> _Assignment_: All of the lines below need to be copied exactly, apart from the pictures.

> _Dataset content_:
----

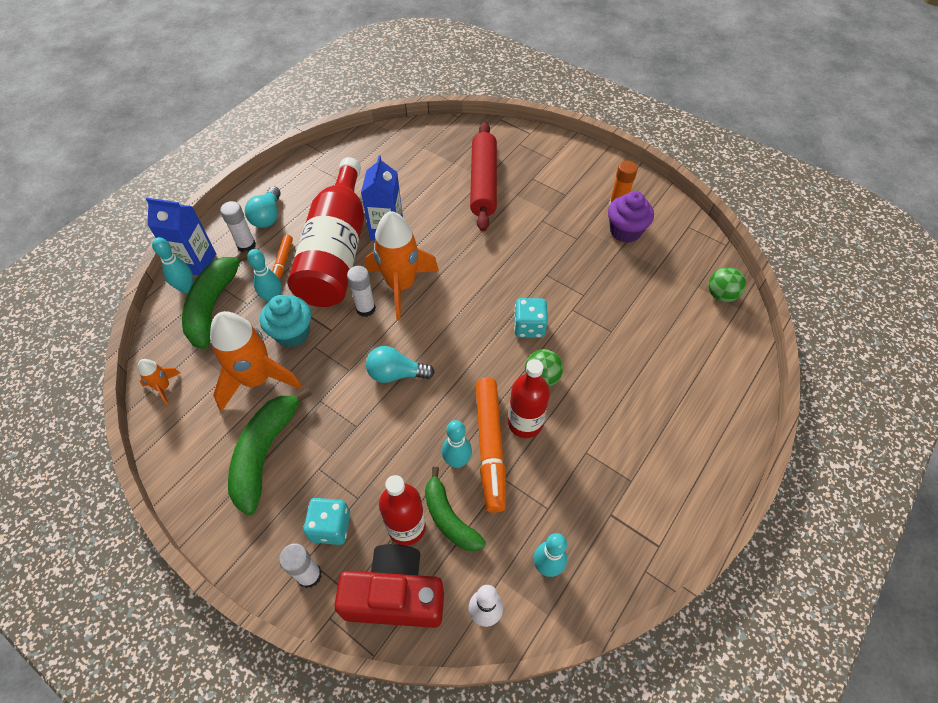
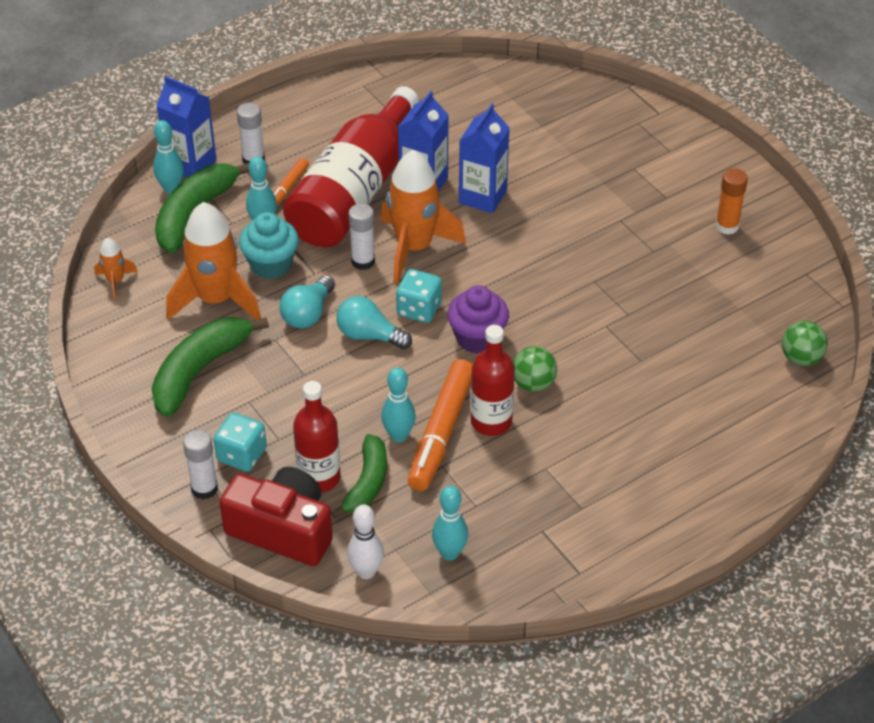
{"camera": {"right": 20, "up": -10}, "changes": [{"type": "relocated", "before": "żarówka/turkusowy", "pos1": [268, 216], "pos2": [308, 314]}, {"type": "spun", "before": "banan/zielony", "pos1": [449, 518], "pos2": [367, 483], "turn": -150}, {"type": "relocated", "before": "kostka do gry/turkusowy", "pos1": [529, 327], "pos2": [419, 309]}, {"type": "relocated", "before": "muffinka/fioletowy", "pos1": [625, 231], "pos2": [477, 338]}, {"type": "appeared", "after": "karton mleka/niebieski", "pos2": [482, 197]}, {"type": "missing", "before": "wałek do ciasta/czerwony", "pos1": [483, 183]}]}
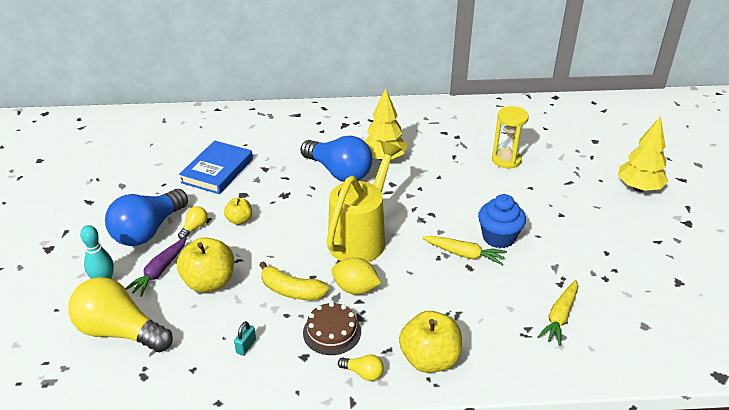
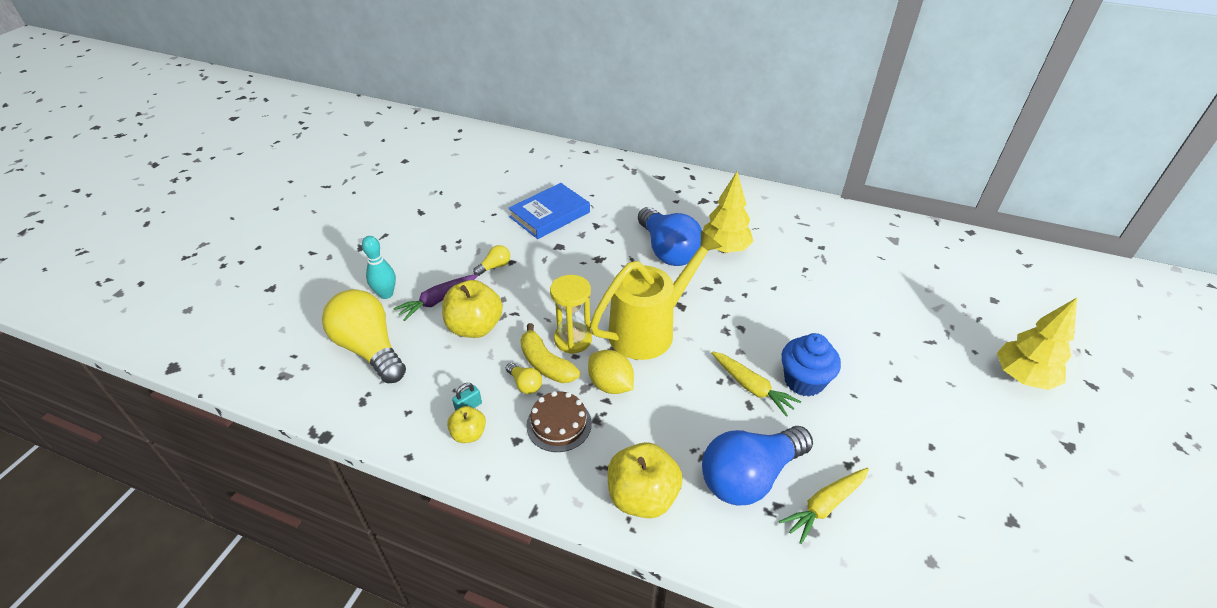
{"camera": {"right": 25, "up": 5}, "changes": [{"type": "relocated", "before": "jabłko/żółty", "pos1": [239, 220], "pos2": [469, 434]}, {"type": "relocated", "before": "żarówka/żółty", "pos1": [363, 373], "pos2": [525, 384]}, {"type": "relocated", "before": "klepsydra/żółty", "pos1": [506, 160], "pos2": [573, 339]}, {"type": "relocated", "before": "żarówka/niebieski", "pos1": [148, 230], "pos2": [749, 476]}]}
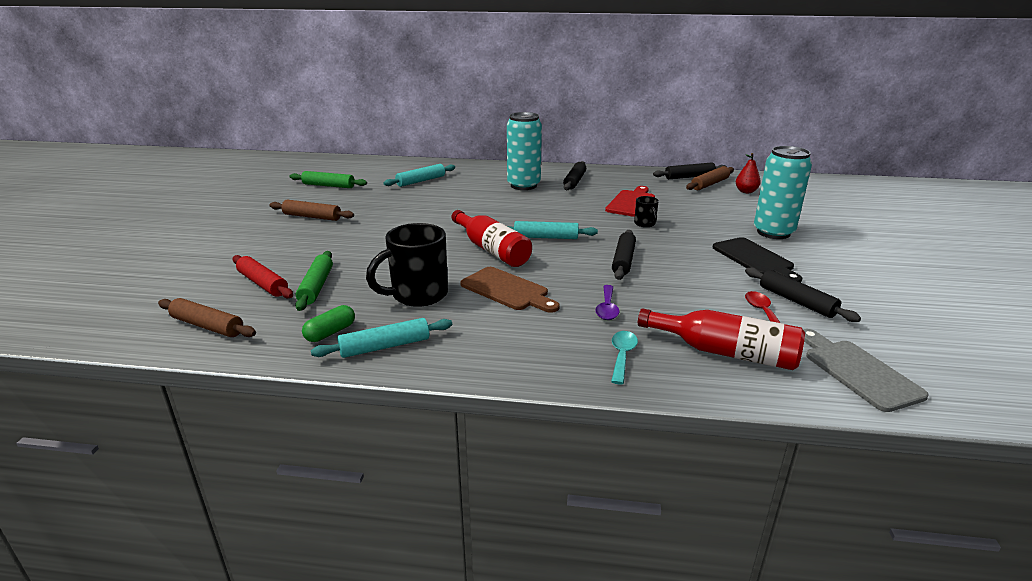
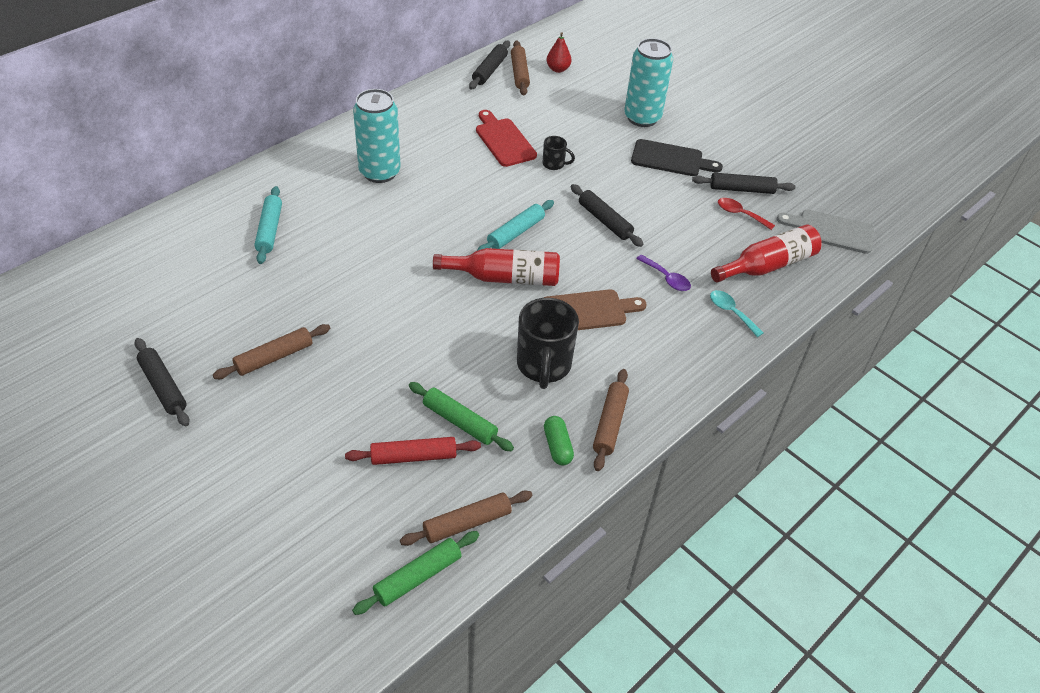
{"camera": {"right": -55, "up": 20}, "changes": [{"type": "relocated", "before": "wałek do ciasta/czarny", "pos1": [575, 181], "pos2": [163, 387]}, {"type": "relocated", "before": "wałek do ciasta/zielony", "pos1": [328, 186], "pos2": [418, 577]}, {"type": "colour", "before": "wałek do ciasta/turkusowy", "after": "wałek do ciasta/brązowy", "pos1": [385, 346], "pos2": [609, 424]}]}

----

> _Answer to the problem_:
{"camera": {"right": 20, "up": -10}, "changes": [{"type": "relocated", "before": "żarówka/turkusowy", "pos1": [268, 216], "pos2": [308, 314]}, {"type": "spun", "before": "banan/zielony", "pos1": [449, 518], "pos2": [367, 483], "turn": -150}, {"type": "relocated", "before": "kostka do gry/turkusowy", "pos1": [529, 327], "pos2": [419, 309]}, {"type": "relocated", "before": "muffinka/fioletowy", "pos1": [625, 231], "pos2": [477, 338]}, {"type": "appeared", "after": "karton mleka/niebieski", "pos2": [482, 197]}, {"type": "missing", "before": "wałek do ciasta/czerwony", "pos1": [483, 183]}]}
{"camera": {"right": 25, "up": 5}, "changes": [{"type": "relocated", "before": "jabłko/żółty", "pos1": [239, 220], "pos2": [469, 434]}, {"type": "relocated", "before": "żarówka/żółty", "pos1": [363, 373], "pos2": [525, 384]}, {"type": "relocated", "before": "klepsydra/żółty", "pos1": [506, 160], "pos2": [573, 339]}, {"type": "relocated", "before": "żarówka/niebieski", "pos1": [148, 230], "pos2": [749, 476]}]}
{"camera": {"right": -55, "up": 20}, "changes": [{"type": "relocated", "before": "wałek do ciasta/czarny", "pos1": [575, 181], "pos2": [163, 387]}, {"type": "relocated", "before": "wałek do ciasta/zielony", "pos1": [328, 186], "pos2": [418, 577]}, {"type": "colour", "before": "wałek do ciasta/turkusowy", "after": "wałek do ciasta/brązowy", "pos1": [385, 346], "pos2": [609, 424]}]}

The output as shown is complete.